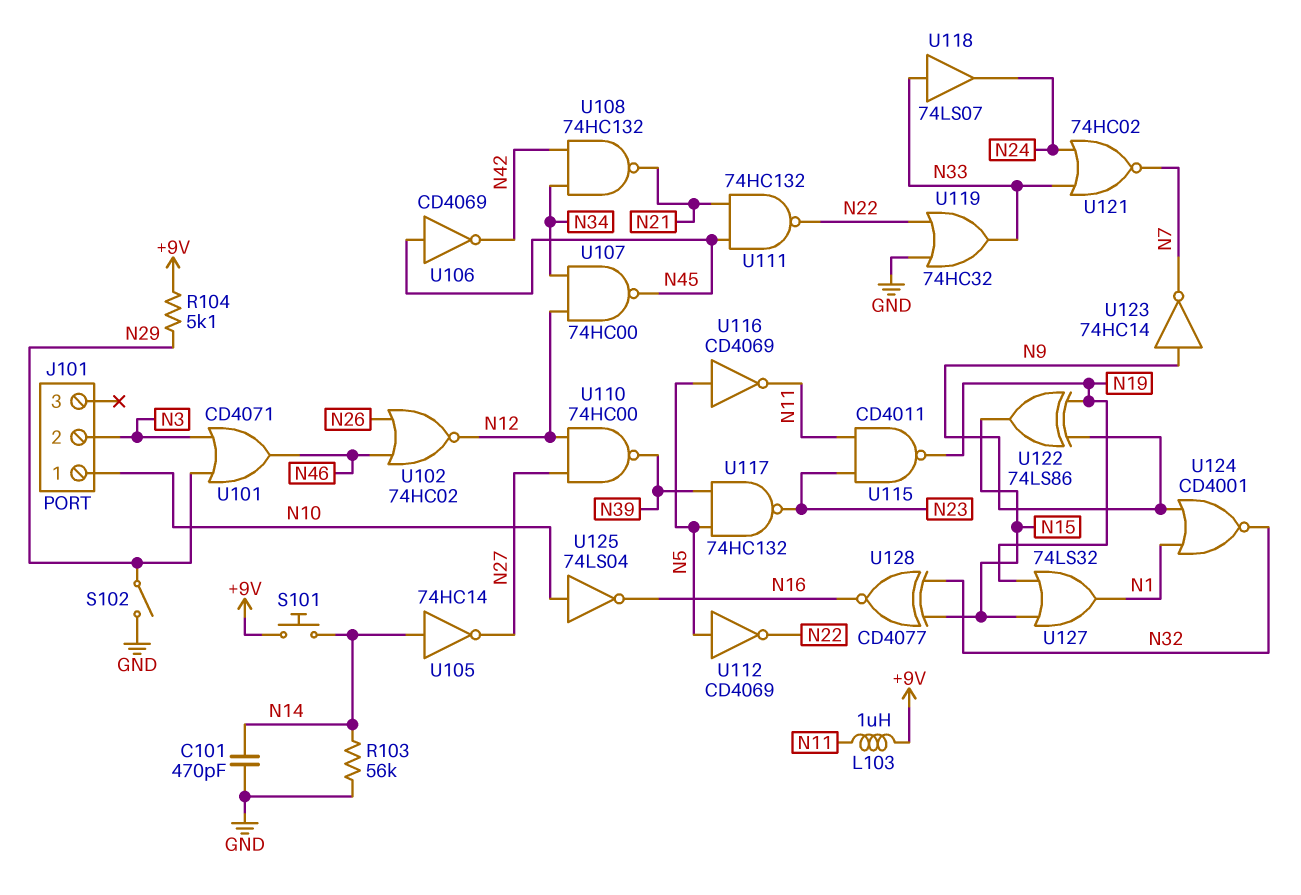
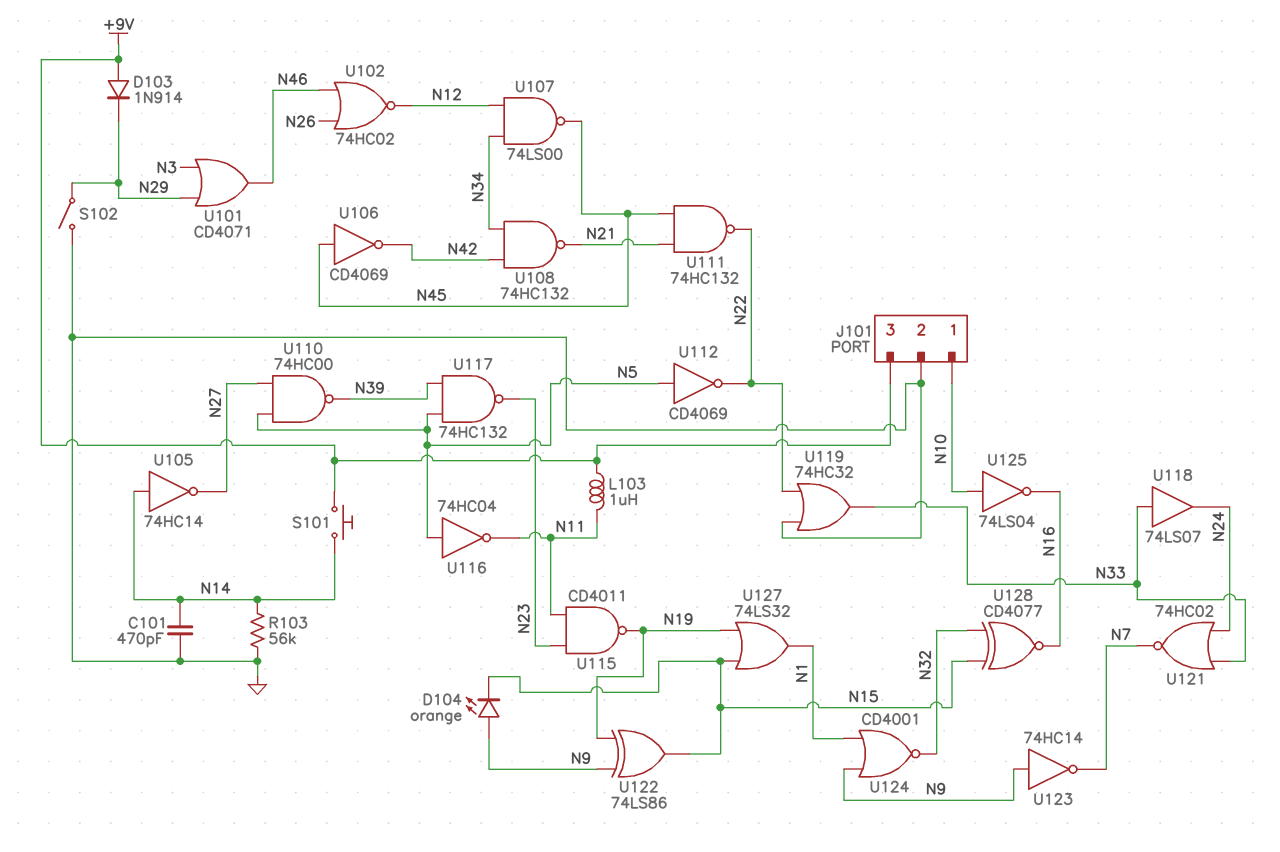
D103: none -> diode 1N914 (A +9V, K N29)
D104: none -> LED orange (A N9, K N15)
J101 pin 2: N3 -> GND
J101 pin 3: none -> +9V
R104: 5.1k (+9V, N29) -> none
U107: NAND 74HC00 (in N12, in N34, out N45) -> NAND 74LS00 (in N12, in N34, out N45)
U110: NAND 74HC00 (in N12, in N27, out N39) -> NAND 74HC00 (in N5, in N27, out N39)
U116: NOT CD4069 (in N5, out N11) -> NOT 74HC04 (in N5, out N11)

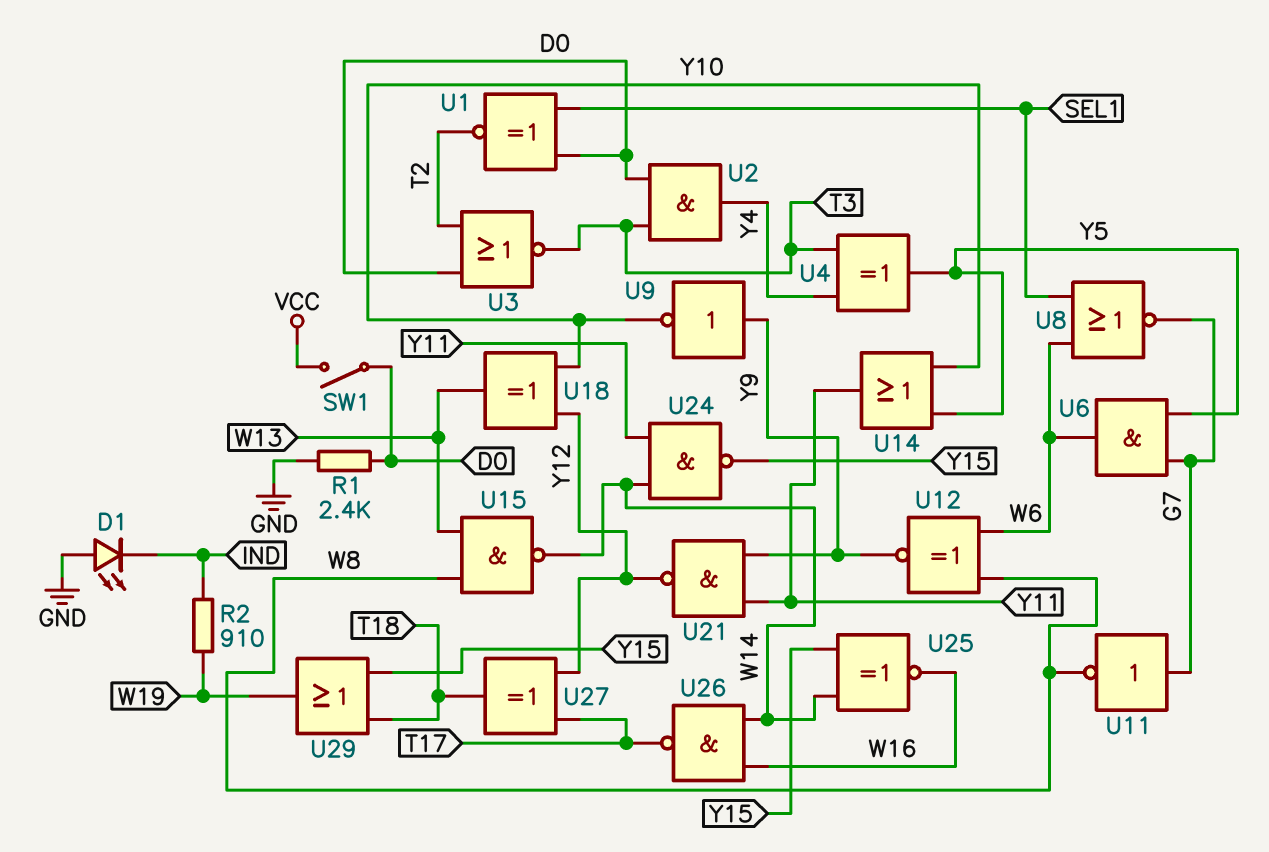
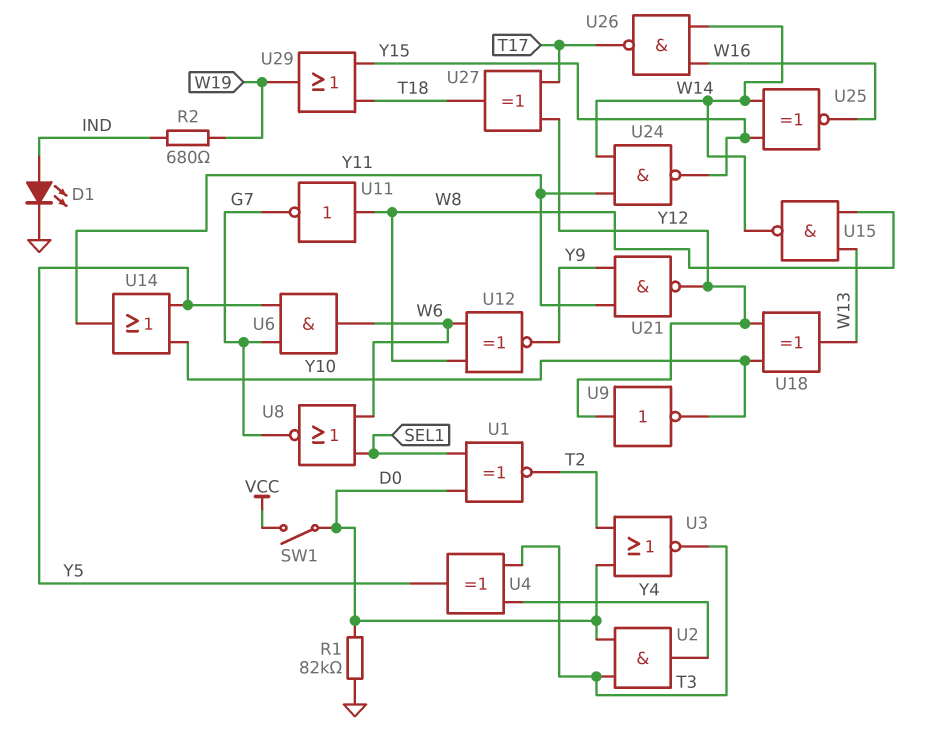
D1: LED (A GND, K IND) -> LED (A IND, K GND)
R1: 2.4k (D0, GND) -> 82k (D0, GND)
R2: 910 (IND, W19) -> 680 (IND, W19)
U9: NOT (in Y9, out Y10) -> NOT (in Y12, out Y10)
U11: NOT (in G7, out W8) -> NOT (in W8, out G7)

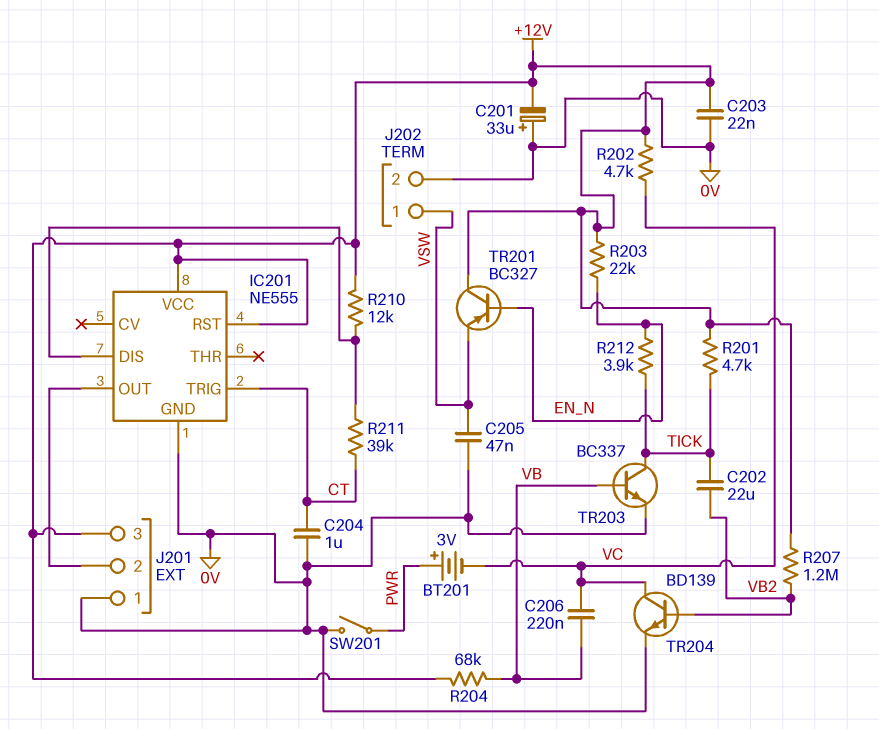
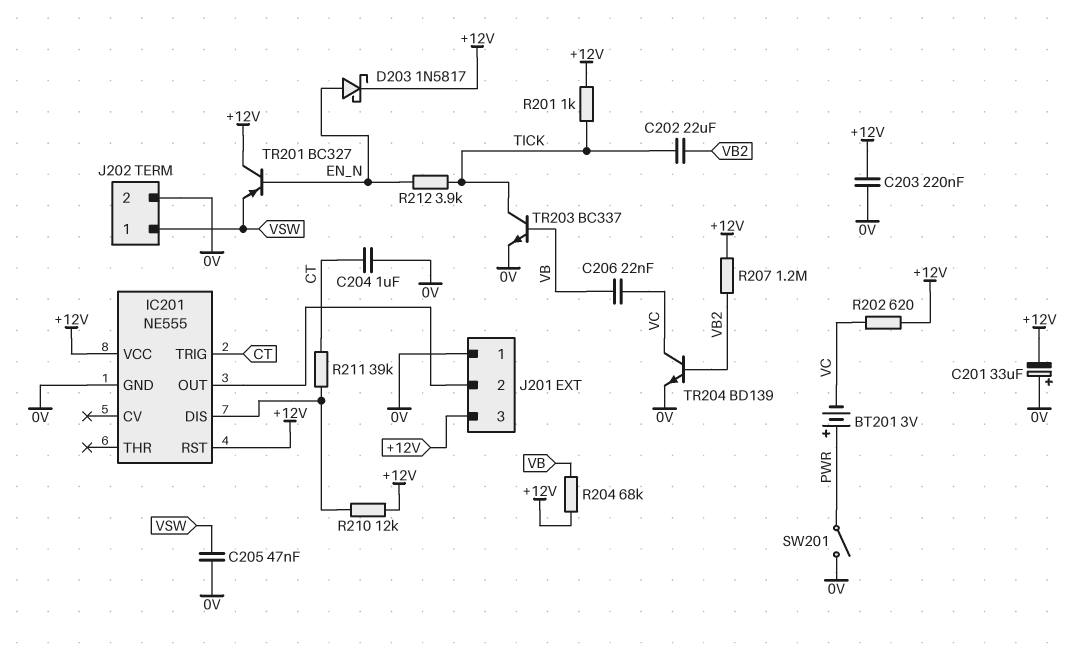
C203: 22nF (+12V, 0V) -> 220nF (+12V, 0V)
C206: 220nF (VB, VC) -> 22nF (VB, VC)
D203: none -> schottky 1N5817 (A EN_N, K +12V)
R201: 4.7k (+12V, TICK) -> 1k (+12V, TICK)
R202: 4.7k (+12V, VC) -> 620 (+12V, VC)
R203: 22k (+12V, EN_N) -> none

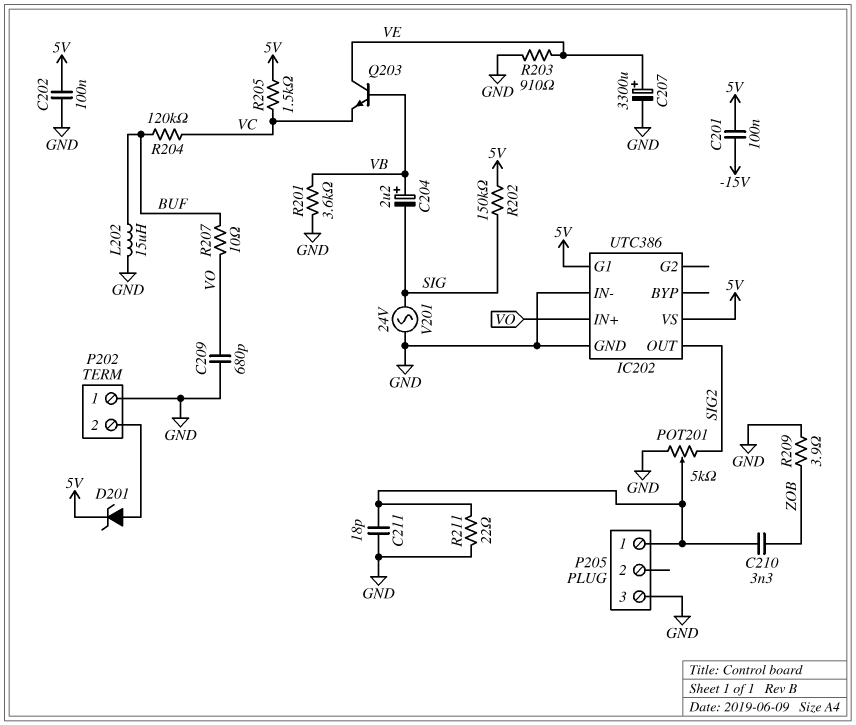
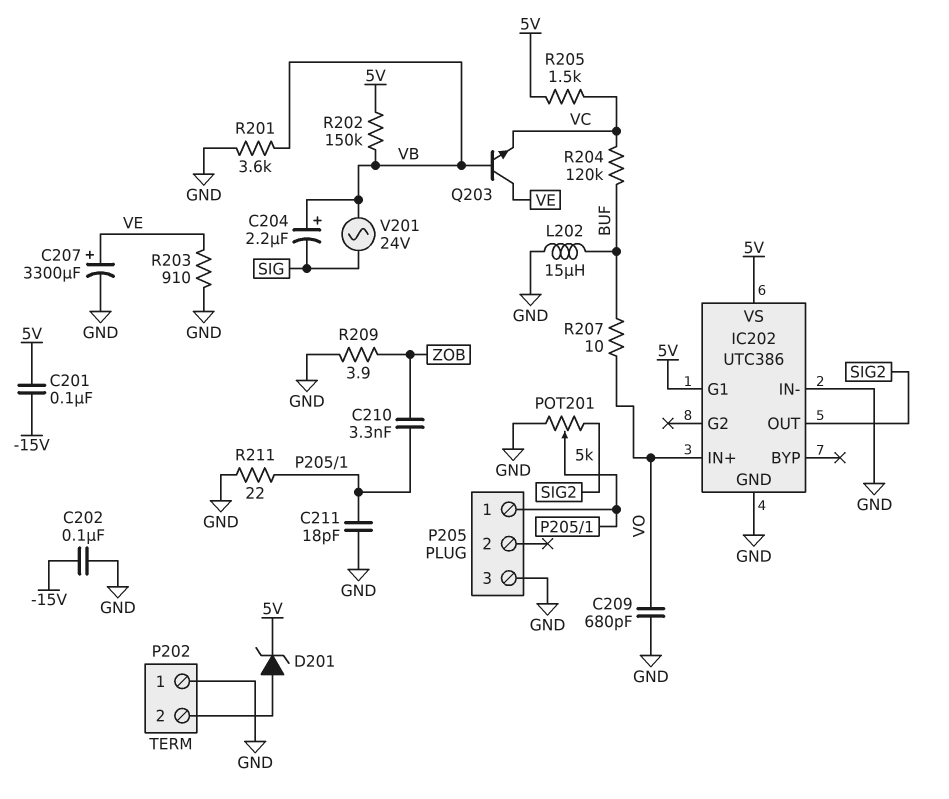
C202: 100nF (5V, GND) -> 100nF (-15V, GND)
R202: 150k (5V, SIG) -> 150k (5V, VB)
V201: AC 24V (GND, SIG) -> AC 24V (SIG, VB)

^^^^^^^^^^^^^^^^

-- About this exercise --
Answer with the count alone: how many lines in the data above have "none" in them?

-- Output of the task --
6